╭─ Dataset records
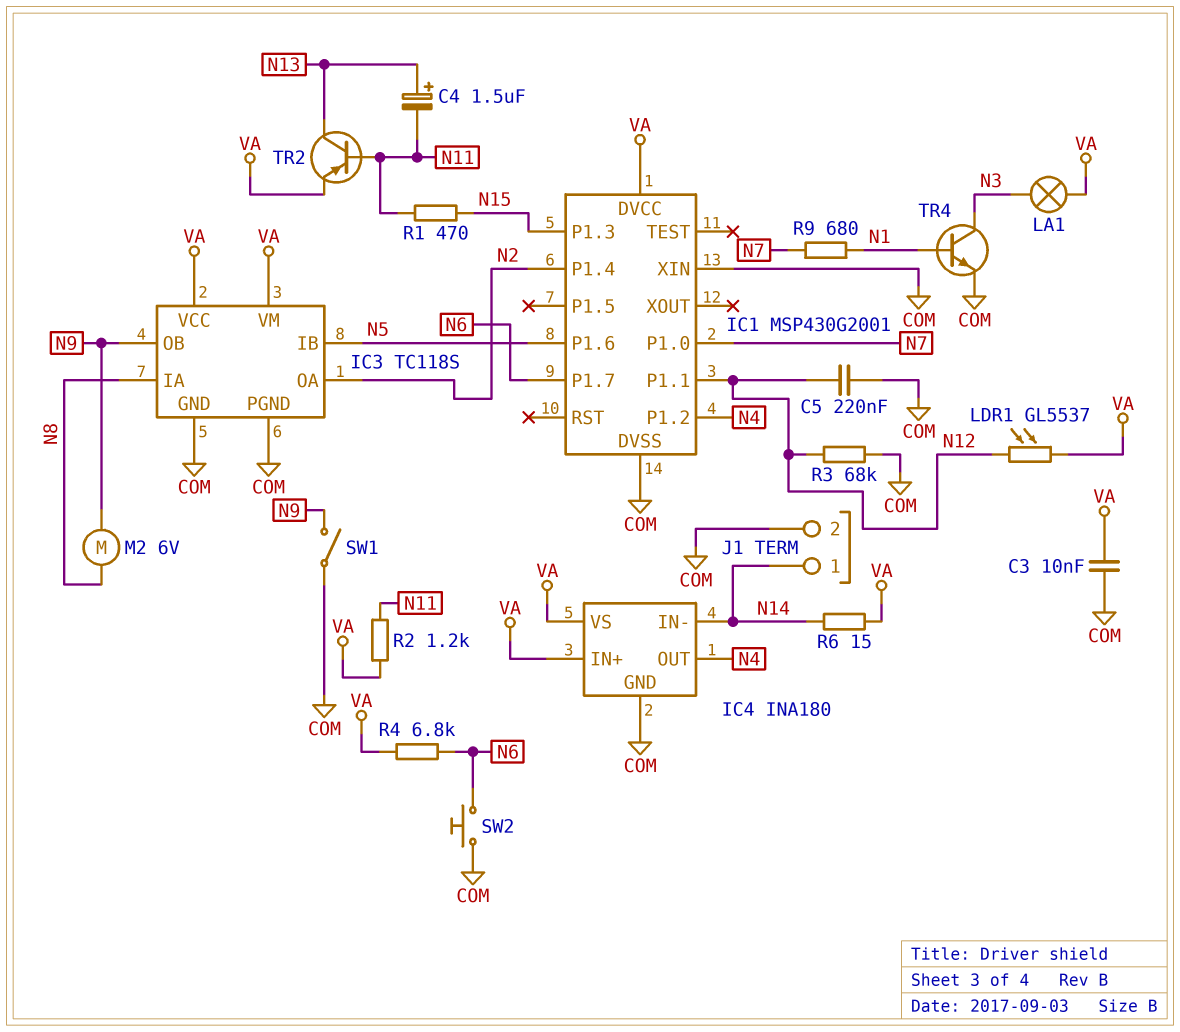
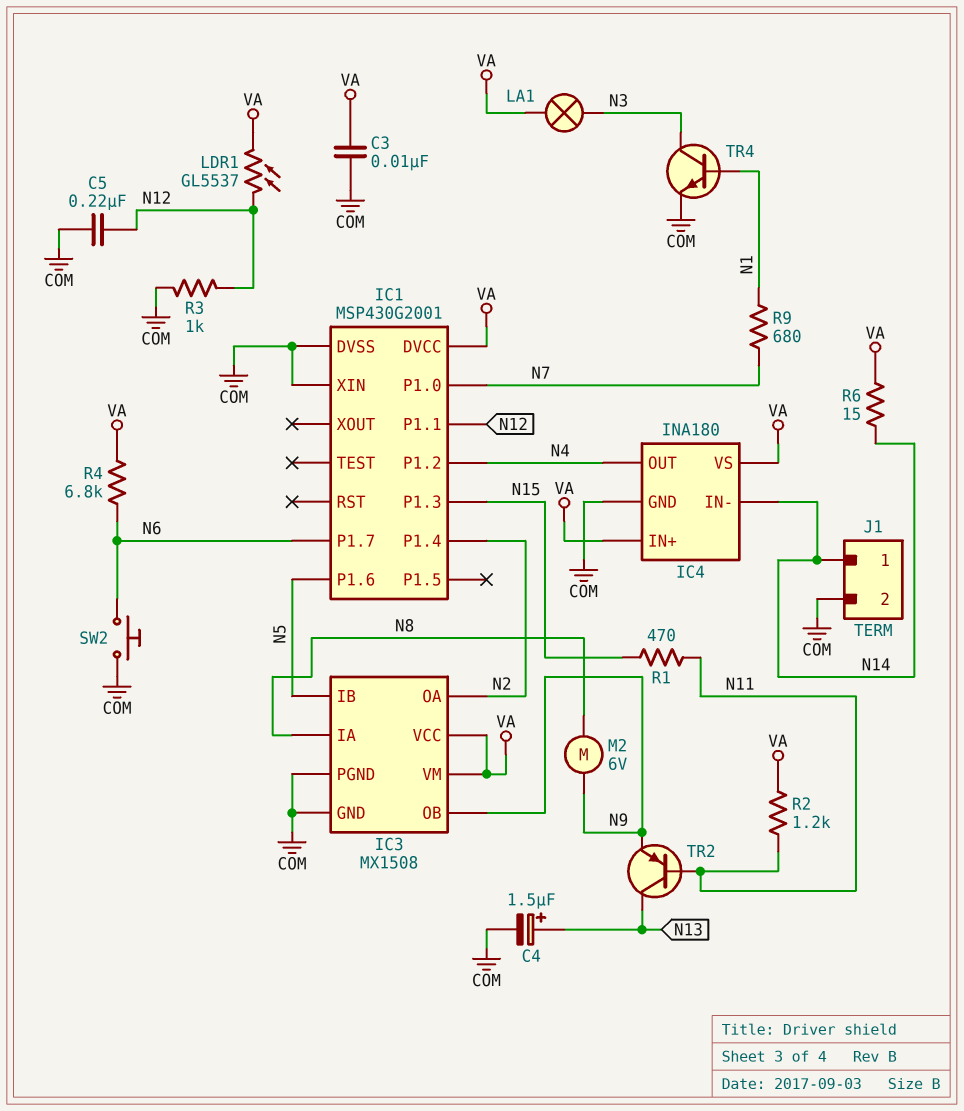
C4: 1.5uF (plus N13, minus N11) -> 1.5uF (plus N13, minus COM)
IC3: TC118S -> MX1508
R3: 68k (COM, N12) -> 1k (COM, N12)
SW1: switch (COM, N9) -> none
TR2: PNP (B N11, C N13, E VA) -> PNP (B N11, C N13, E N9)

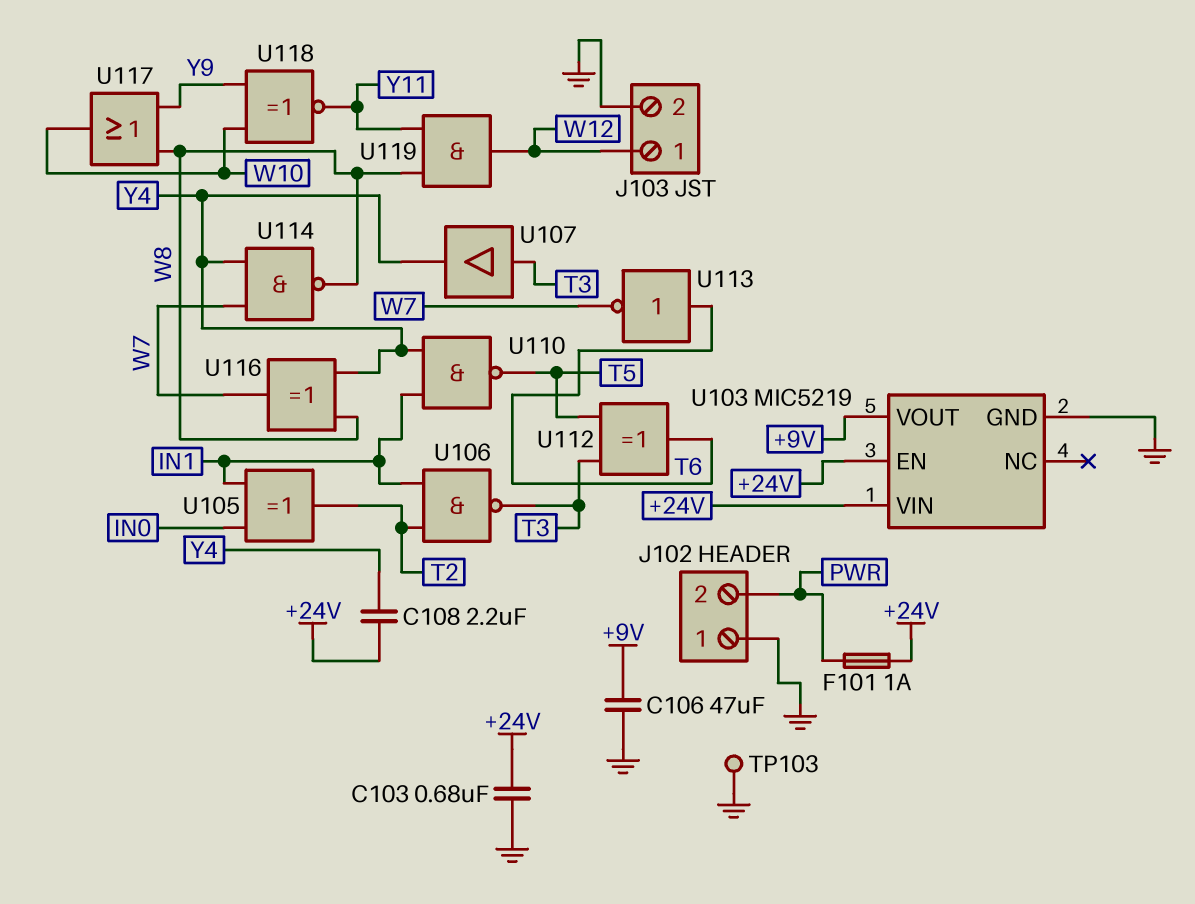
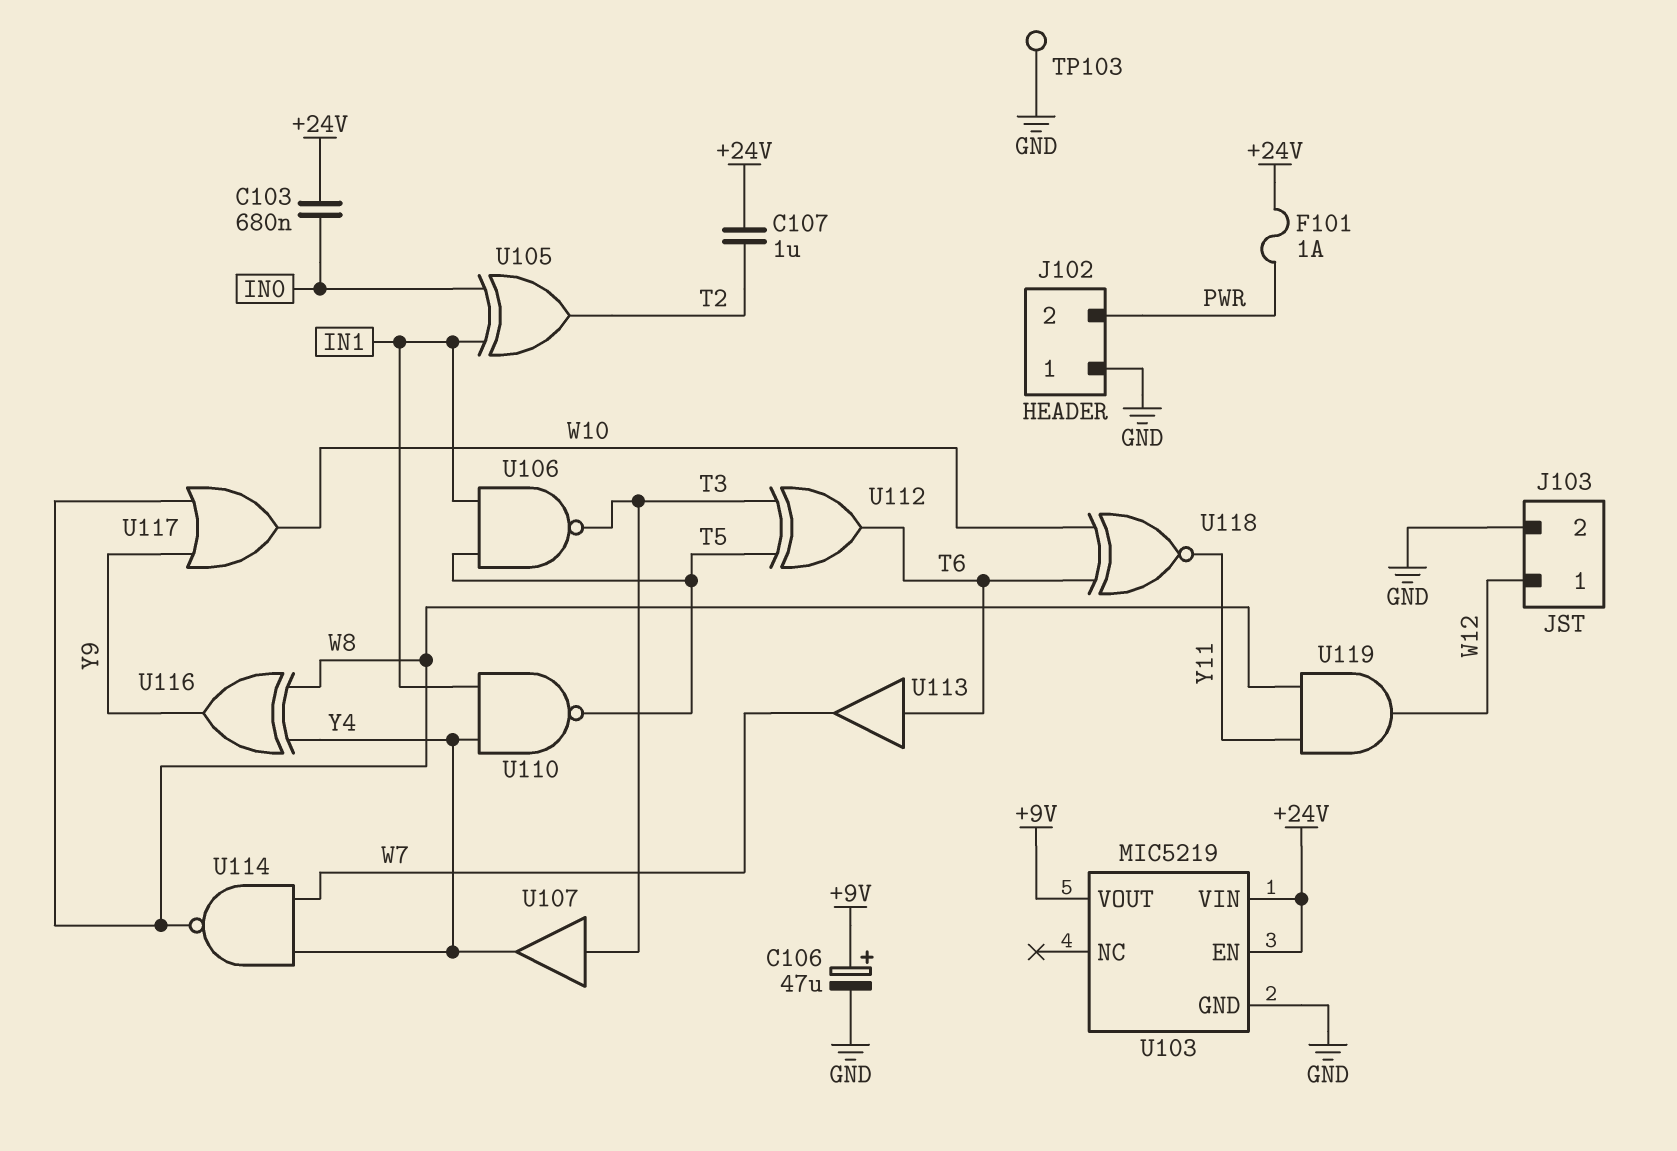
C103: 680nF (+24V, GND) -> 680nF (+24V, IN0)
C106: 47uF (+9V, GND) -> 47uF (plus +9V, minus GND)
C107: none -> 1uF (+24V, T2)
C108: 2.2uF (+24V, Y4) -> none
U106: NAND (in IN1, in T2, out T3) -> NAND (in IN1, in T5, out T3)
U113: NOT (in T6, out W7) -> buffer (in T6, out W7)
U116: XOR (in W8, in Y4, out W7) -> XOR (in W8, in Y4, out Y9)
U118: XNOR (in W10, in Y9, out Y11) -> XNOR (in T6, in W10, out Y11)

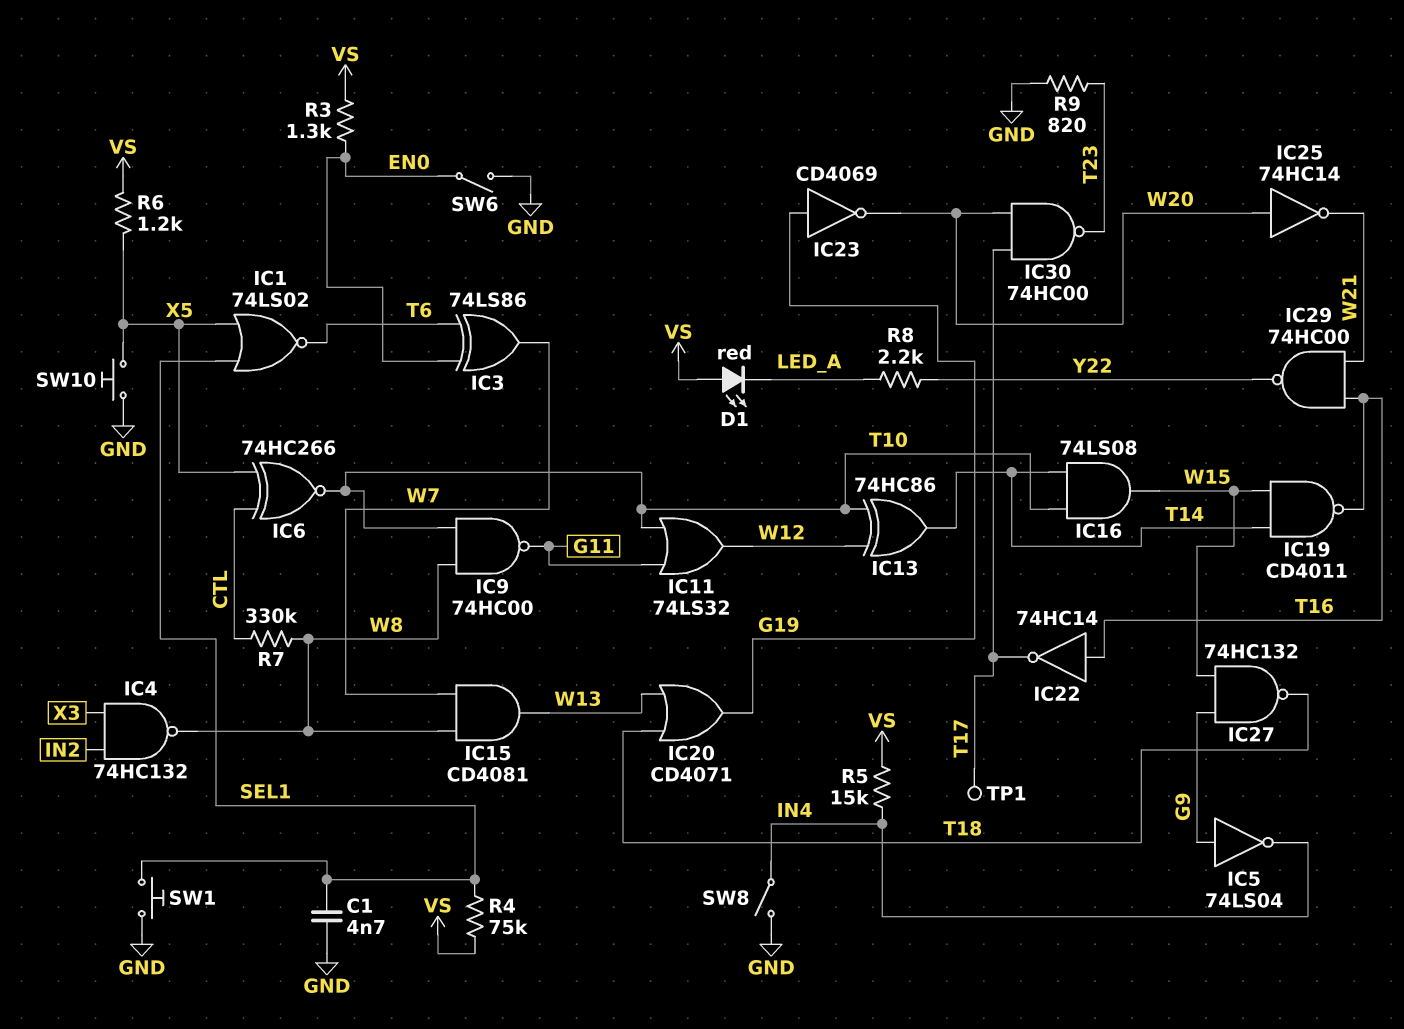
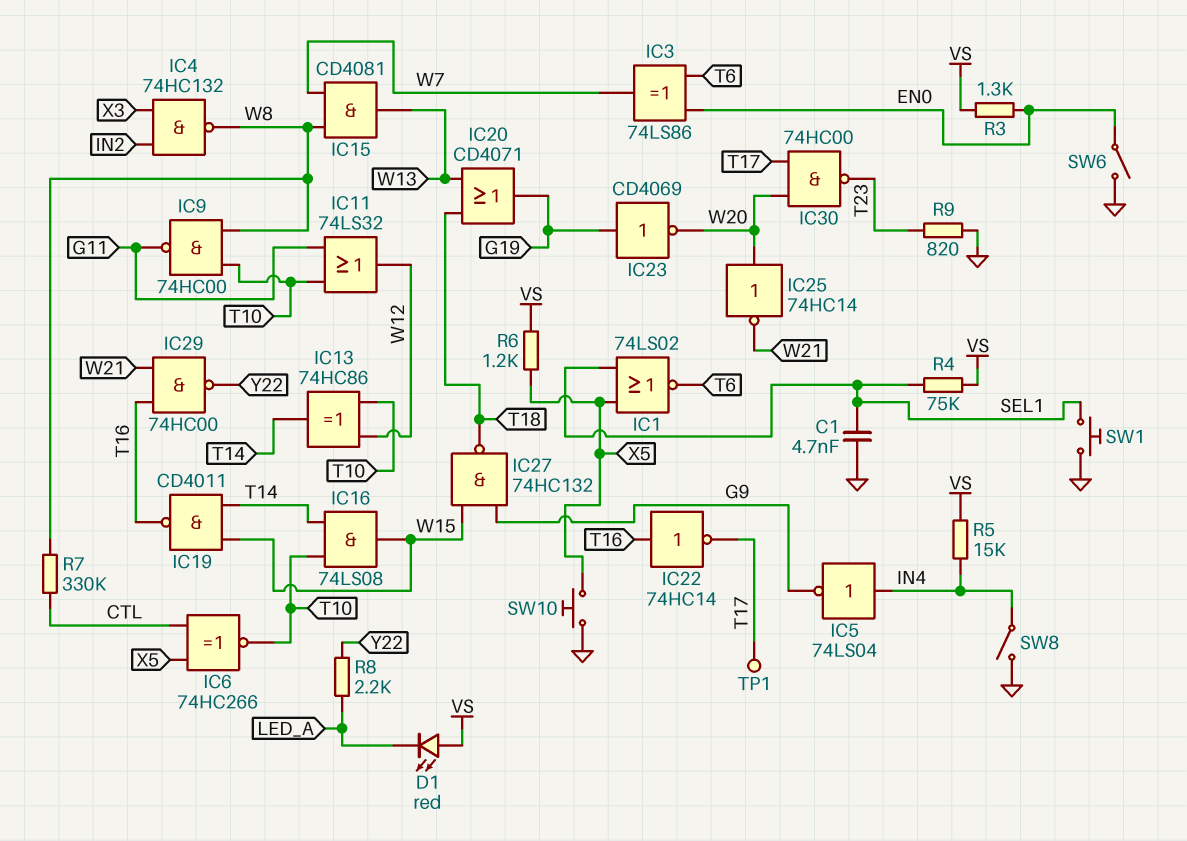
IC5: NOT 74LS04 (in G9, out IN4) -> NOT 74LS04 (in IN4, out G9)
╰─
Task goal | Return the records above in their entirety, word for word, with the pictures removed.

Solution |
C4: 1.5uF (plus N13, minus N11) -> 1.5uF (plus N13, minus COM)
IC3: TC118S -> MX1508
R3: 68k (COM, N12) -> 1k (COM, N12)
SW1: switch (COM, N9) -> none
TR2: PNP (B N11, C N13, E VA) -> PNP (B N11, C N13, E N9)

C103: 680nF (+24V, GND) -> 680nF (+24V, IN0)
C106: 47uF (+9V, GND) -> 47uF (plus +9V, minus GND)
C107: none -> 1uF (+24V, T2)
C108: 2.2uF (+24V, Y4) -> none
U106: NAND (in IN1, in T2, out T3) -> NAND (in IN1, in T5, out T3)
U113: NOT (in T6, out W7) -> buffer (in T6, out W7)
U116: XOR (in W8, in Y4, out W7) -> XOR (in W8, in Y4, out Y9)
U118: XNOR (in W10, in Y9, out Y11) -> XNOR (in T6, in W10, out Y11)

IC5: NOT 74LS04 (in G9, out IN4) -> NOT 74LS04 (in IN4, out G9)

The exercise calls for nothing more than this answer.